→ **ABOUT THIS TASK**: Transcribe each record as written.

(Saved data entries)

● ● ●

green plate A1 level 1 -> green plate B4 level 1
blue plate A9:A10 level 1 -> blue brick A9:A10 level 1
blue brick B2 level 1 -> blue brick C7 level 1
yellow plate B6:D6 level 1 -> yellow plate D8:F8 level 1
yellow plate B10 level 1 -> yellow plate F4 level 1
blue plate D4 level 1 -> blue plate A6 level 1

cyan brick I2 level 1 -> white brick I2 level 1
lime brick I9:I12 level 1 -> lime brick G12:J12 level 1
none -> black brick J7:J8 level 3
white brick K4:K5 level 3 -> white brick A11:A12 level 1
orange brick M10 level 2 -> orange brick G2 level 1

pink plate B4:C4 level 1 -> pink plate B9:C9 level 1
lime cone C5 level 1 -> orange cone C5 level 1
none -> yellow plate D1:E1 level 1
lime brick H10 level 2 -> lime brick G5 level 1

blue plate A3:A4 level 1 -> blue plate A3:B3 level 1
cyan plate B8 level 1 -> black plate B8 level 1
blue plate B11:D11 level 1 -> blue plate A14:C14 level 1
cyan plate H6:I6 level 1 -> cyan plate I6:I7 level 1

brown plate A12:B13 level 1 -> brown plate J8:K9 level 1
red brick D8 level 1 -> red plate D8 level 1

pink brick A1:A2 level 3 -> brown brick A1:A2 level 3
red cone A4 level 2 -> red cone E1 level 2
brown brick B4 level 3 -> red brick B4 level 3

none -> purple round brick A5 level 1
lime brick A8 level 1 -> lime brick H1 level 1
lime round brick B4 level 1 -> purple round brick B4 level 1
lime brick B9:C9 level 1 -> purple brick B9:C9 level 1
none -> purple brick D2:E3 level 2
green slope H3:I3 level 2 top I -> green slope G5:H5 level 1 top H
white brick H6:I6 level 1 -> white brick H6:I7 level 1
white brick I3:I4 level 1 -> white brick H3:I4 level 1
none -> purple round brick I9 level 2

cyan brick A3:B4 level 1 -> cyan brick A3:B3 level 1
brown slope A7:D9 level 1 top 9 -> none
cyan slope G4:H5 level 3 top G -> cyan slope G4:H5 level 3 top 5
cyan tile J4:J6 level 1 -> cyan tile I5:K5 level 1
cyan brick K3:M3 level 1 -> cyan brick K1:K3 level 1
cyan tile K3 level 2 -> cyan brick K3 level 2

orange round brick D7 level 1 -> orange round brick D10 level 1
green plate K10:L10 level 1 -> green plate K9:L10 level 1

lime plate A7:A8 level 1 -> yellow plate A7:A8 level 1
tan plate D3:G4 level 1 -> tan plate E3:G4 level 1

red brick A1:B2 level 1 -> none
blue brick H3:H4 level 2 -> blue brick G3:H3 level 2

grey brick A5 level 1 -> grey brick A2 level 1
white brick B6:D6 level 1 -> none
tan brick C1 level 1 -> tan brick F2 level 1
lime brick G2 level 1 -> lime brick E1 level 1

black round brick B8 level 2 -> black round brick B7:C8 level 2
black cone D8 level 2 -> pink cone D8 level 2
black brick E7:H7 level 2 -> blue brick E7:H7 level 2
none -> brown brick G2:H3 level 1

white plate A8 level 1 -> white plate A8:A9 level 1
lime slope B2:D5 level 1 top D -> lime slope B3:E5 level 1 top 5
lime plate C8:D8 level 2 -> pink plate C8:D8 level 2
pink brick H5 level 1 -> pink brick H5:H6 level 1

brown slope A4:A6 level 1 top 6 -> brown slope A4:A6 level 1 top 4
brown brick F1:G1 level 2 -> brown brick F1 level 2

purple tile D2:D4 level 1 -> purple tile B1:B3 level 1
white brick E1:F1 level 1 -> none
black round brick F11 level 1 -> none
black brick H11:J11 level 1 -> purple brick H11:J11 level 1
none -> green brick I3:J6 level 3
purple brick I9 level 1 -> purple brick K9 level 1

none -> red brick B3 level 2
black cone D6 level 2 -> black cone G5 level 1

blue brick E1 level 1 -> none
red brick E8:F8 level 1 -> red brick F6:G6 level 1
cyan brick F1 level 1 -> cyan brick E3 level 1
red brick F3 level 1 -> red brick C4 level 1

● ● ●

→ **SOLUTION BELOW**:
green plate A1 level 1 -> green plate B4 level 1
blue plate A9:A10 level 1 -> blue brick A9:A10 level 1
blue brick B2 level 1 -> blue brick C7 level 1
yellow plate B6:D6 level 1 -> yellow plate D8:F8 level 1
yellow plate B10 level 1 -> yellow plate F4 level 1
blue plate D4 level 1 -> blue plate A6 level 1

cyan brick I2 level 1 -> white brick I2 level 1
lime brick I9:I12 level 1 -> lime brick G12:J12 level 1
none -> black brick J7:J8 level 3
white brick K4:K5 level 3 -> white brick A11:A12 level 1
orange brick M10 level 2 -> orange brick G2 level 1

pink plate B4:C4 level 1 -> pink plate B9:C9 level 1
lime cone C5 level 1 -> orange cone C5 level 1
none -> yellow plate D1:E1 level 1
lime brick H10 level 2 -> lime brick G5 level 1

blue plate A3:A4 level 1 -> blue plate A3:B3 level 1
cyan plate B8 level 1 -> black plate B8 level 1
blue plate B11:D11 level 1 -> blue plate A14:C14 level 1
cyan plate H6:I6 level 1 -> cyan plate I6:I7 level 1

brown plate A12:B13 level 1 -> brown plate J8:K9 level 1
red brick D8 level 1 -> red plate D8 level 1

pink brick A1:A2 level 3 -> brown brick A1:A2 level 3
red cone A4 level 2 -> red cone E1 level 2
brown brick B4 level 3 -> red brick B4 level 3

none -> purple round brick A5 level 1
lime brick A8 level 1 -> lime brick H1 level 1
lime round brick B4 level 1 -> purple round brick B4 level 1
lime brick B9:C9 level 1 -> purple brick B9:C9 level 1
none -> purple brick D2:E3 level 2
green slope H3:I3 level 2 top I -> green slope G5:H5 level 1 top H
white brick H6:I6 level 1 -> white brick H6:I7 level 1
white brick I3:I4 level 1 -> white brick H3:I4 level 1
none -> purple round brick I9 level 2

cyan brick A3:B4 level 1 -> cyan brick A3:B3 level 1
brown slope A7:D9 level 1 top 9 -> none
cyan slope G4:H5 level 3 top G -> cyan slope G4:H5 level 3 top 5
cyan tile J4:J6 level 1 -> cyan tile I5:K5 level 1
cyan brick K3:M3 level 1 -> cyan brick K1:K3 level 1
cyan tile K3 level 2 -> cyan brick K3 level 2

orange round brick D7 level 1 -> orange round brick D10 level 1
green plate K10:L10 level 1 -> green plate K9:L10 level 1

lime plate A7:A8 level 1 -> yellow plate A7:A8 level 1
tan plate D3:G4 level 1 -> tan plate E3:G4 level 1

red brick A1:B2 level 1 -> none
blue brick H3:H4 level 2 -> blue brick G3:H3 level 2

grey brick A5 level 1 -> grey brick A2 level 1
white brick B6:D6 level 1 -> none
tan brick C1 level 1 -> tan brick F2 level 1
lime brick G2 level 1 -> lime brick E1 level 1

black round brick B8 level 2 -> black round brick B7:C8 level 2
black cone D8 level 2 -> pink cone D8 level 2
black brick E7:H7 level 2 -> blue brick E7:H7 level 2
none -> brown brick G2:H3 level 1

white plate A8 level 1 -> white plate A8:A9 level 1
lime slope B2:D5 level 1 top D -> lime slope B3:E5 level 1 top 5
lime plate C8:D8 level 2 -> pink plate C8:D8 level 2
pink brick H5 level 1 -> pink brick H5:H6 level 1

brown slope A4:A6 level 1 top 6 -> brown slope A4:A6 level 1 top 4
brown brick F1:G1 level 2 -> brown brick F1 level 2

purple tile D2:D4 level 1 -> purple tile B1:B3 level 1
white brick E1:F1 level 1 -> none
black round brick F11 level 1 -> none
black brick H11:J11 level 1 -> purple brick H11:J11 level 1
none -> green brick I3:J6 level 3
purple brick I9 level 1 -> purple brick K9 level 1

none -> red brick B3 level 2
black cone D6 level 2 -> black cone G5 level 1

blue brick E1 level 1 -> none
red brick E8:F8 level 1 -> red brick F6:G6 level 1
cyan brick F1 level 1 -> cyan brick E3 level 1
red brick F3 level 1 -> red brick C4 level 1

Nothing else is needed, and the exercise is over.